┌────────
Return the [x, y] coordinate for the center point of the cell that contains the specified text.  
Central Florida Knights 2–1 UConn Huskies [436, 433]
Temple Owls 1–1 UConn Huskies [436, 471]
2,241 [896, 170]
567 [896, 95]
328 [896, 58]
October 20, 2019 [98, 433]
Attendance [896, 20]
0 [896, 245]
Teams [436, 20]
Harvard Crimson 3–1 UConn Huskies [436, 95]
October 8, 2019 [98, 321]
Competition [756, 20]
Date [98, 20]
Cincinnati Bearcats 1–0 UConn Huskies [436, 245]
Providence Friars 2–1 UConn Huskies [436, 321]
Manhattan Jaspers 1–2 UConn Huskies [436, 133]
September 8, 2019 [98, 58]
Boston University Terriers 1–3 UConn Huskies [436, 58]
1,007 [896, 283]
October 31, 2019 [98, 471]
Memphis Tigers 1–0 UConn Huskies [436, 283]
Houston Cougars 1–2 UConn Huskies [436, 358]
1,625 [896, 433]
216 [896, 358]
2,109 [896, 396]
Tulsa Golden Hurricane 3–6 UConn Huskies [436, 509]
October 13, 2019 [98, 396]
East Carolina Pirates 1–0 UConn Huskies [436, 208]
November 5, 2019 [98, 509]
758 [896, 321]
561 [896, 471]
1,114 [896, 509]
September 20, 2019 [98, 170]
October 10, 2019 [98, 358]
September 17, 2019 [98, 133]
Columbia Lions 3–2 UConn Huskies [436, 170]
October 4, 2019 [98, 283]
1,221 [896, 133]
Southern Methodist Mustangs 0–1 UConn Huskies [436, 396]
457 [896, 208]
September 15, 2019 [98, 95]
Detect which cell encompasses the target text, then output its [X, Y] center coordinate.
└────────
Problem description
Can you copy out, unchanged, the stretch of the material above from its first line through the line containing "Attendance [896, 20]"?

Exercise response
Return the [x, y] coordinate for the center point of the cell that contains the specified text.  
Central Florida Knights 2–1 UConn Huskies [436, 433]
Temple Owls 1–1 UConn Huskies [436, 471]
2,241 [896, 170]
567 [896, 95]
328 [896, 58]
October 20, 2019 [98, 433]
Attendance [896, 20]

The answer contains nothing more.